Stored entries
=-=-=

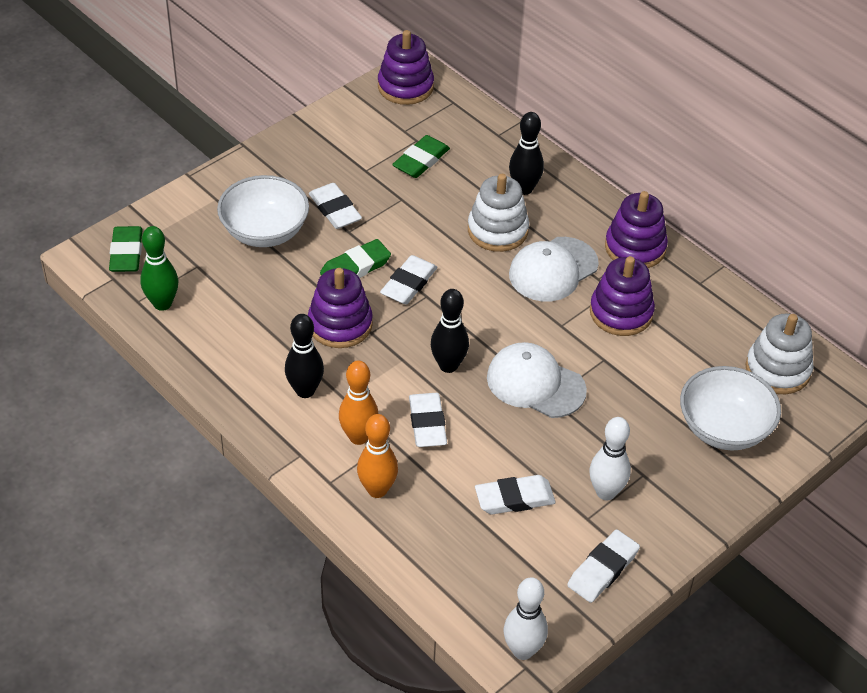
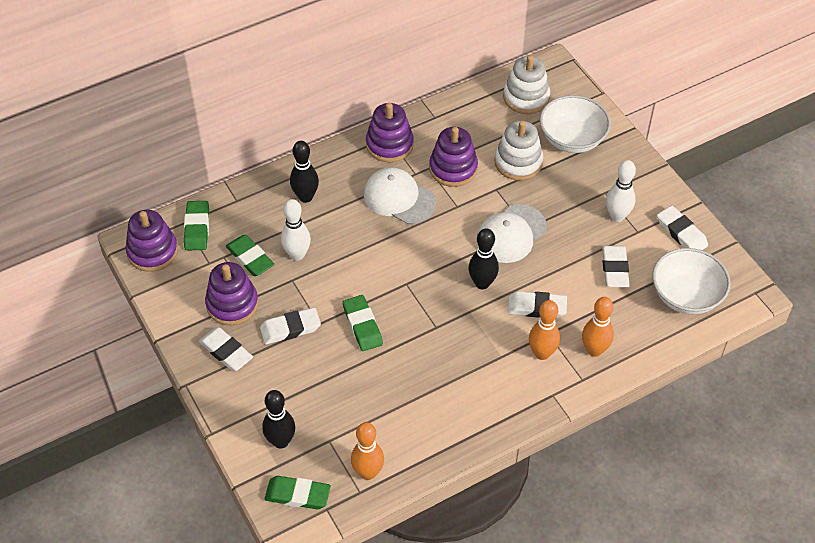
camera: 75 degrees left, 5 degrees up
green bowling pin [140,226,178,311] -> orange bowling pin [351,422,384,480]
white bowl [217,175,309,247] -> white bowl moved to [652,248,731,314]
black bowling pin [285,314,324,398] -> black bowling pin moved to [262,390,295,448]
purple stacking toy [308,268,373,348] -> purple stacking toy moved to [205,262,259,326]
white eraser [380,255,438,304] -> white eraser moved to [199,327,253,371]
white stacking toy [468,174,529,252] -> white stacking toy moved to [495,121,543,180]
white bowling pin [504,577,548,660] -> white bowling pin moved to [281,199,311,261]
white cap [509,237,599,302] -> white cap turned 150 degrees clockwise [364,167,436,224]
none -> green eraser [184,201,209,251]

=-=-=

● **Task description**: Rewrite the data above exactly as given, but omit the images.

● **Task response**:
camera: 75 degrees left, 5 degrees up
green bowling pin [140,226,178,311] -> orange bowling pin [351,422,384,480]
white bowl [217,175,309,247] -> white bowl moved to [652,248,731,314]
black bowling pin [285,314,324,398] -> black bowling pin moved to [262,390,295,448]
purple stacking toy [308,268,373,348] -> purple stacking toy moved to [205,262,259,326]
white eraser [380,255,438,304] -> white eraser moved to [199,327,253,371]
white stacking toy [468,174,529,252] -> white stacking toy moved to [495,121,543,180]
white bowling pin [504,577,548,660] -> white bowling pin moved to [281,199,311,261]
white cap [509,237,599,302] -> white cap turned 150 degrees clockwise [364,167,436,224]
none -> green eraser [184,201,209,251]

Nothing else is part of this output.